### Source records
════
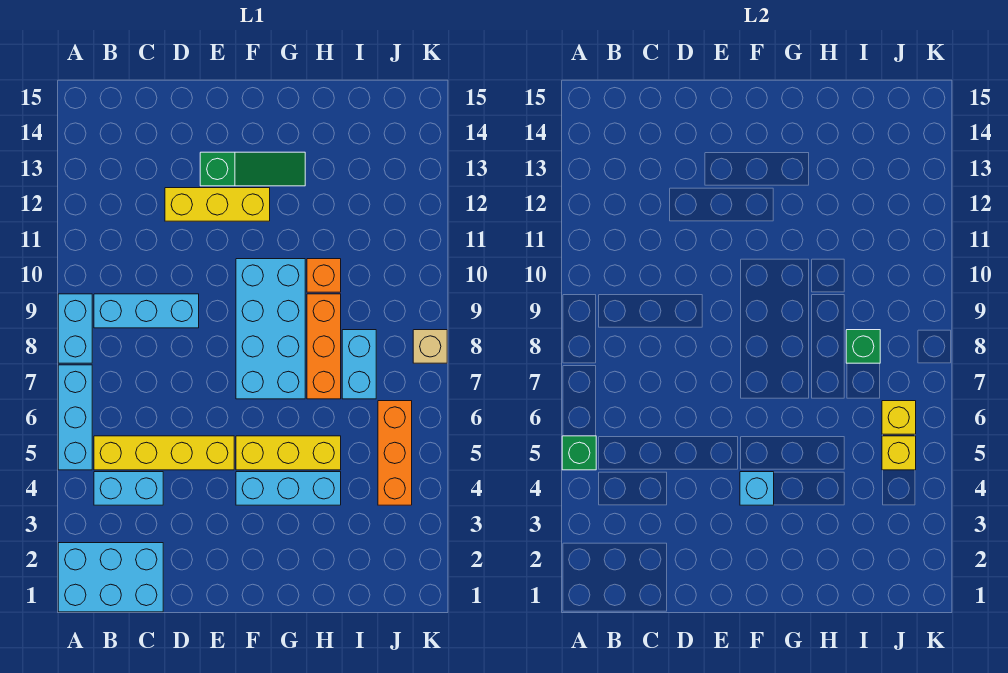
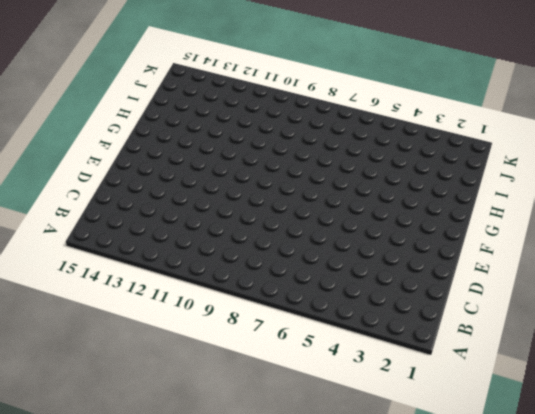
none -> cyan 2x3 brick [58,543,163,612]
none -> cyan 1x3 brick [58,365,92,470]
none -> cyan 1x2 brick [58,294,92,363]

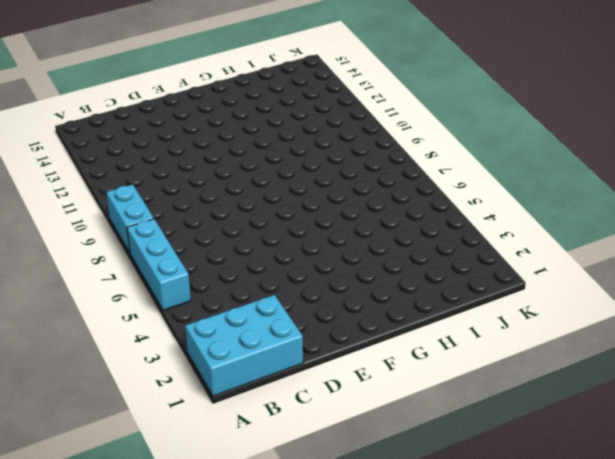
none -> cyan 1x2 brick [94,472,163,505]
none -> yellow 1x4 brick [94,436,234,470]
none -> cyan 1x3 brick [94,294,199,328]

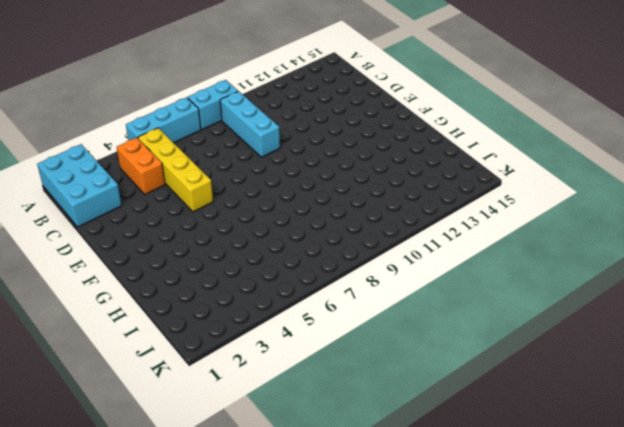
orange 1x2 brick [117,138,165,194] -> cyan 1x2 brick [94,472,163,505]
none -> yellow 1x3 brick [165,188,270,221]
none -> green 1x3 slope [200,152,305,186]
none -> cyan 1x3 brick [236,472,341,505]

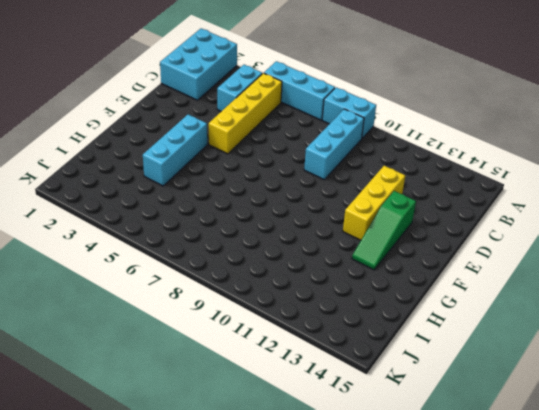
none -> yellow 1x3 brick [236,436,341,470]
none -> cyan 2x4 brick [236,259,305,399]
none -> orange 1x3 brick [307,294,341,399]

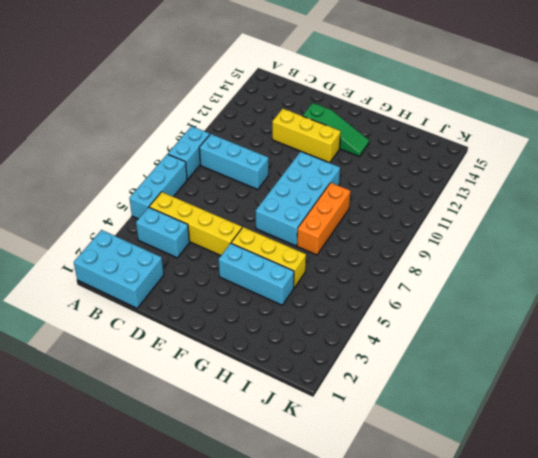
none -> orange 1x1 brick [307,259,341,292]
none -> cyan 1x2 brick [342,330,376,399]
none -> orange 1x3 brick [378,401,412,505]

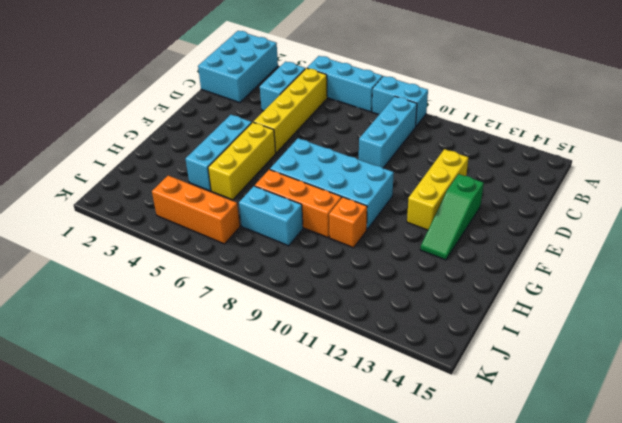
none -> tan 1x1 brick [413,330,447,363]
none -> green 1x1 brick [562,436,596,470]
none -> cyan 1x1 brick [740,472,774,505]

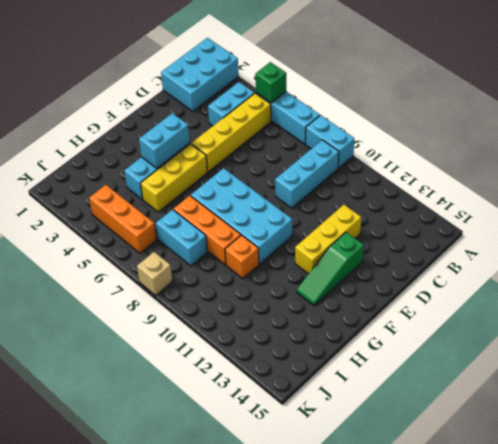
cyan 1x2 brick [139,113,190,168] -> cyan 1x1 brick [740,472,774,505]
none -> green 1x1 brick [846,330,880,363]
none -> yellow 1x1 brick [882,436,916,470]
none -> yellow 1x1 brick [882,401,916,434]

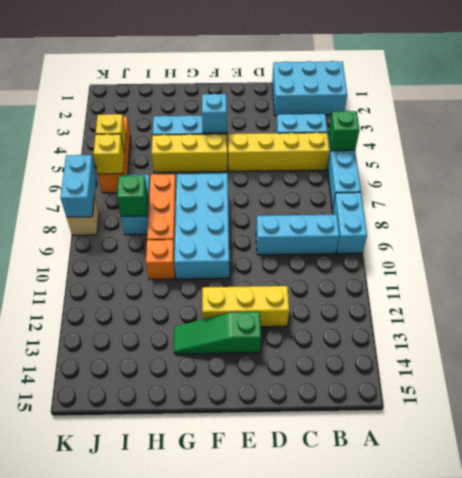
cyan 1x2 brick [60,155,97,217] -> none

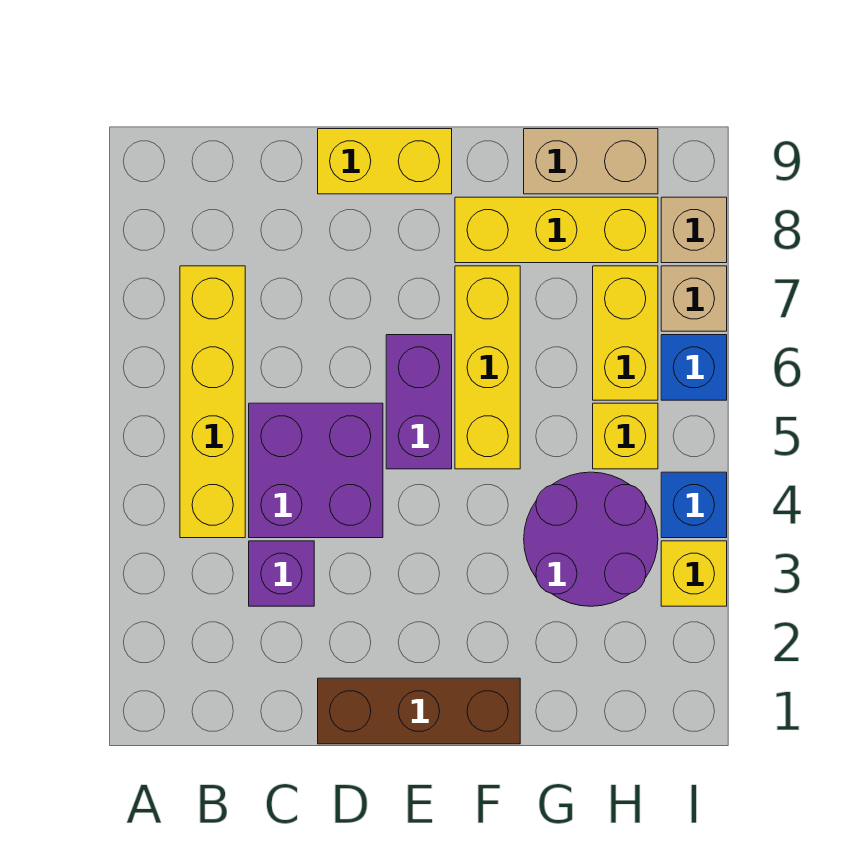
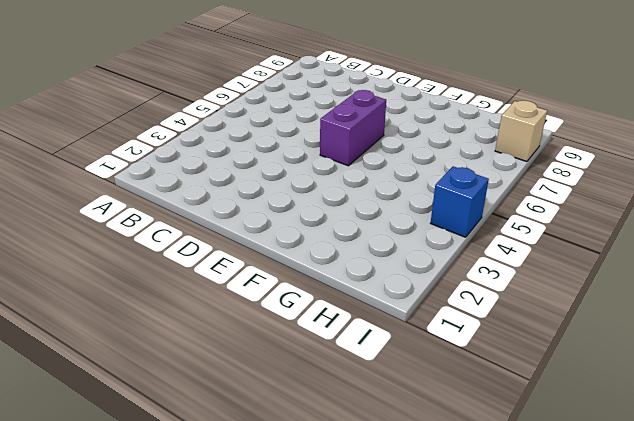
none -> yellow 1x4 brick [180,266,245,538]
none -> purple 1x1 brick [249,541,314,606]
none -> purple 2x2 brick [249,403,383,538]

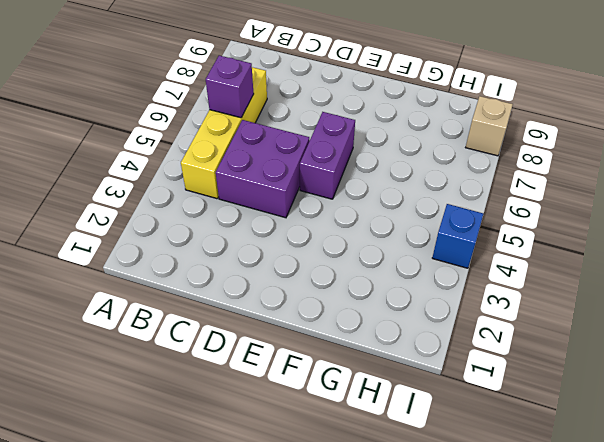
purple 1x1 brick [206,56,254,118] -> purple 1x1 brick moved to [249,541,314,606]
none -> brown 1x3 brick [318,678,520,744]
none -> yellow 1x2 brick [318,129,452,194]
none -> yellow 1x3 brick [455,266,520,469]

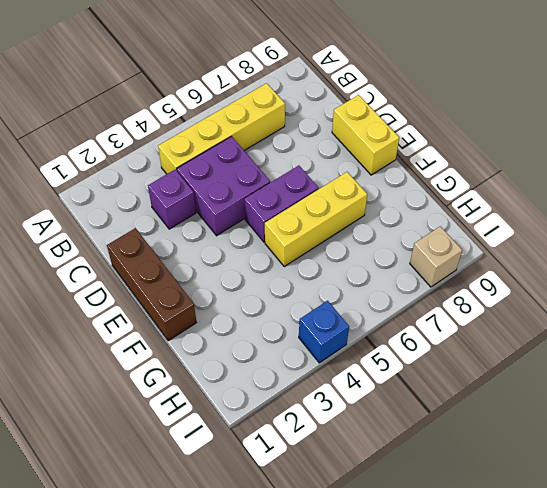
none -> yellow 1x3 brick [455,197,658,263]
none -> purple 2x2 round brick [524,472,658,606]
none -> tan 1x2 brick [524,129,658,194]

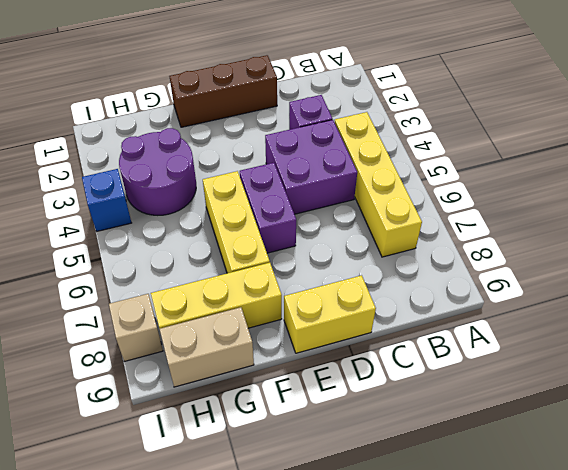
none -> yellow 1x1 brick [593,403,658,469]
none -> yellow 1x2 brick [593,266,658,400]
none -> yellow 1x1 brick [661,541,727,606]

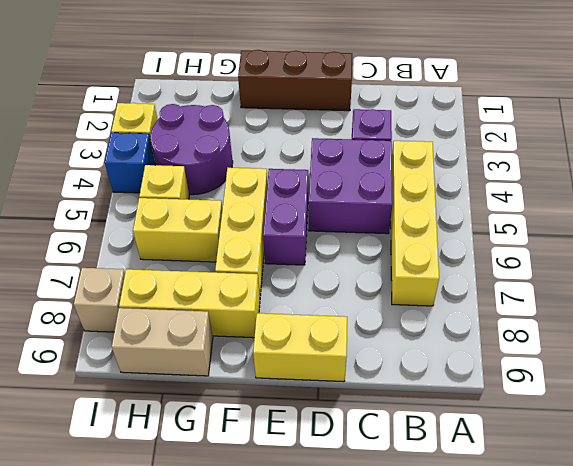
yellow 1x2 brick [133,198,222,262] -> yellow 1x2 brick turned to [593,266,658,400]
none -> blue 1x1 brick [661,335,727,400]
none -> tan 1x1 brick [661,266,727,331]

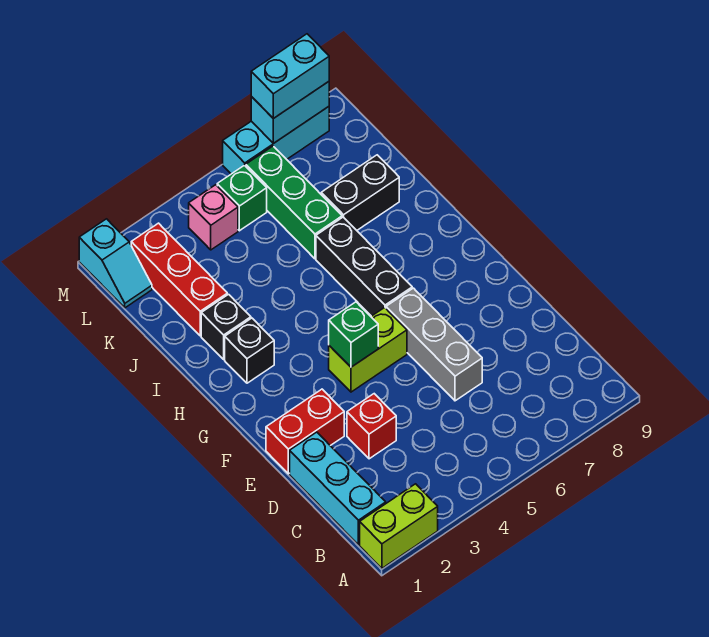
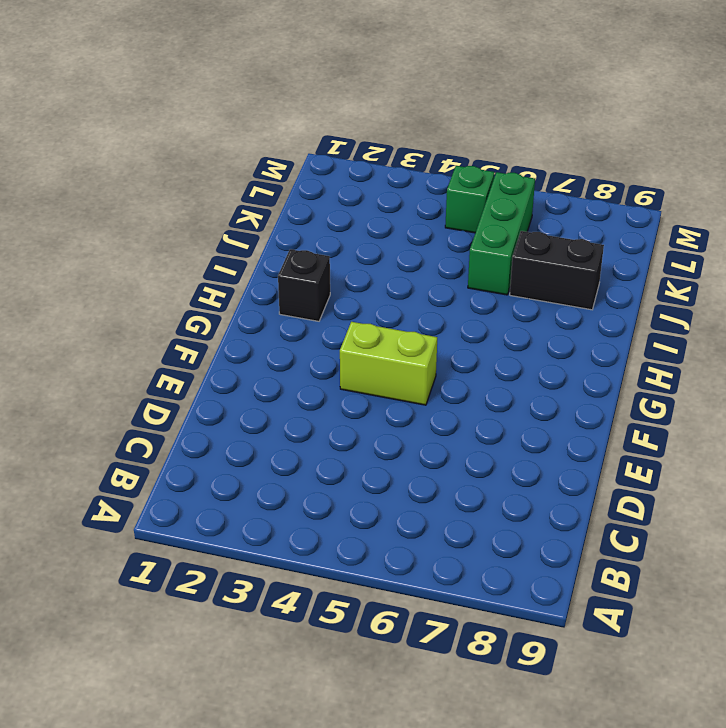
none -> lime 1x2 brick [360,484,438,568]
none -> cyan 1x3 brick [290,432,386,545]
none -> red 1x1 brick [347,394,396,459]

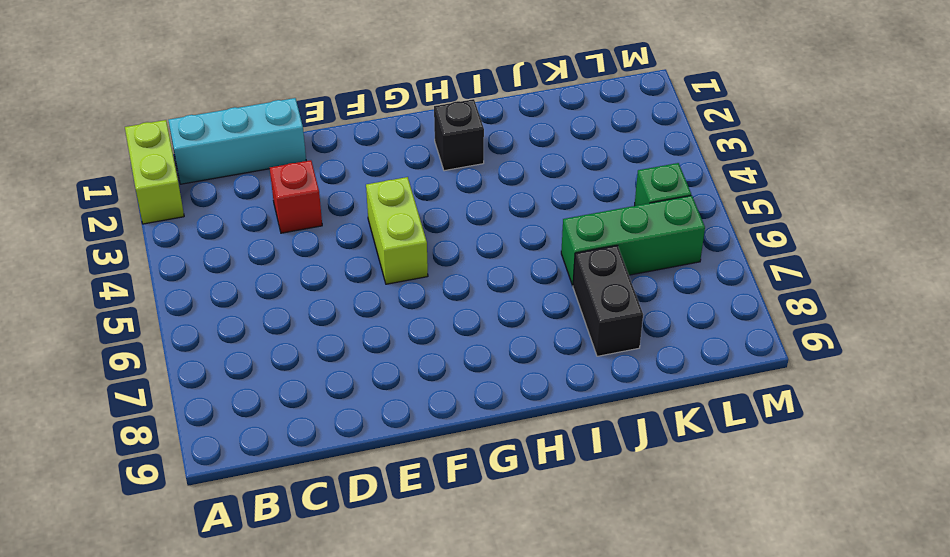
none -> grey 1x3 brick [386,288,482,401]
none -> red 1x2 brick [266,389,344,474]
none -> black 1x3 brick [316,217,412,316]

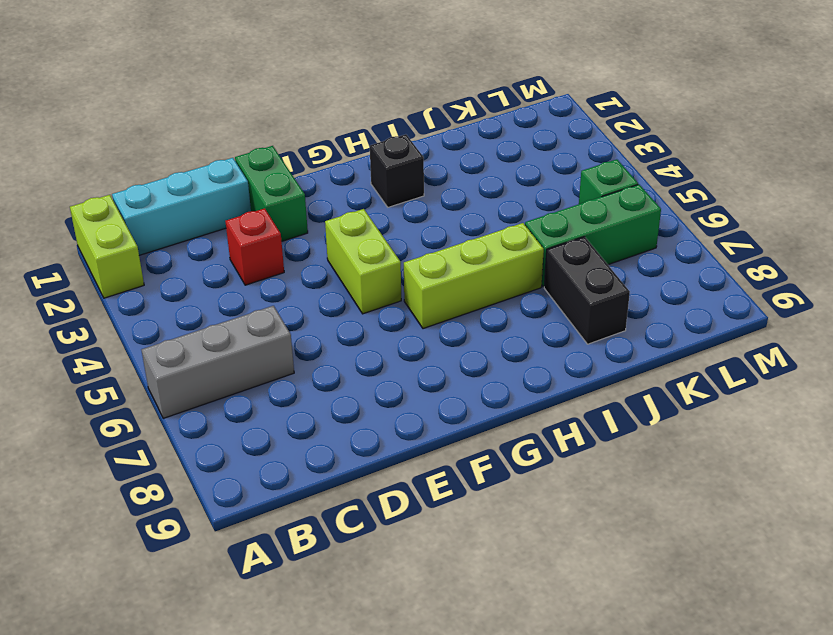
grey 1x3 brick [142,306,294,418] -> grey 1x3 brick moved to [386,288,482,401]
green 1x2 brick [235,146,308,241] -> red 1x2 brick [266,389,344,474]
lime 1x3 brick [404,223,544,329] -> black 1x3 brick [316,217,412,316]
none -> black 1x1 brick [201,294,251,359]
none -> red 1x3 brick [131,223,227,336]
none -> cyan 1x2 slope [79,219,152,308]

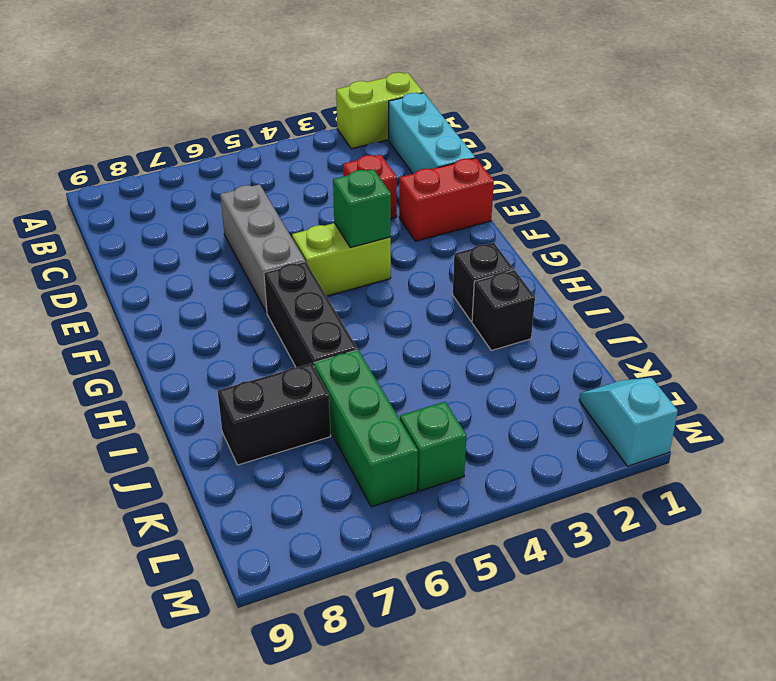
none -> red 1x3 brick [131,223,227,336]
none -> pink 1x1 brick [189,185,238,250]
none -> cyan 1x3 brick [223,107,329,174]

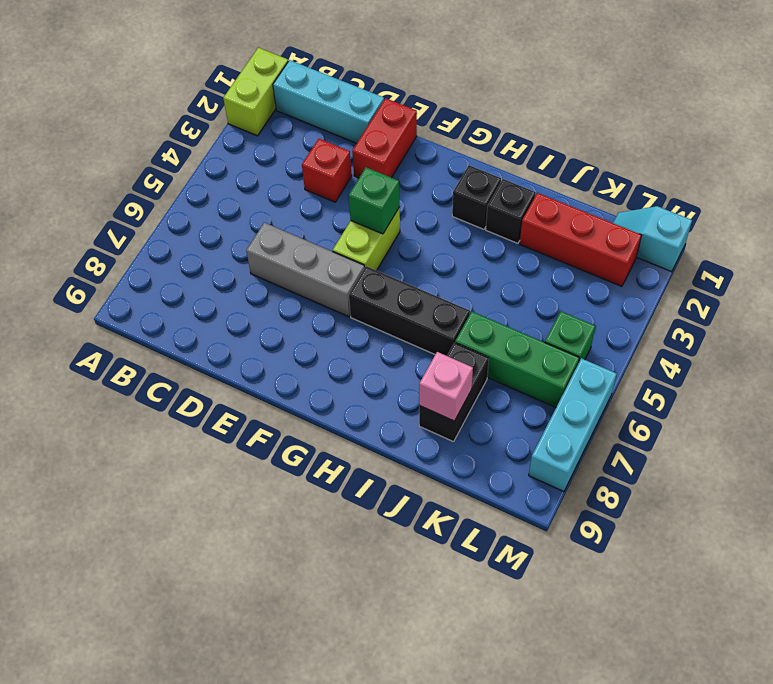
pink 1x1 brick [419,352,473,421] -> pink 1x1 brick moved to [189,185,238,250]
none -> cyan 1x2 brick [251,82,329,144]
none -> cyan 1x2 brick [251,34,329,119]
════
### Task to carry out
Among the lines above, the ones holding the word "grey" must be counted; only that count is to be given.

### Completed exercise
2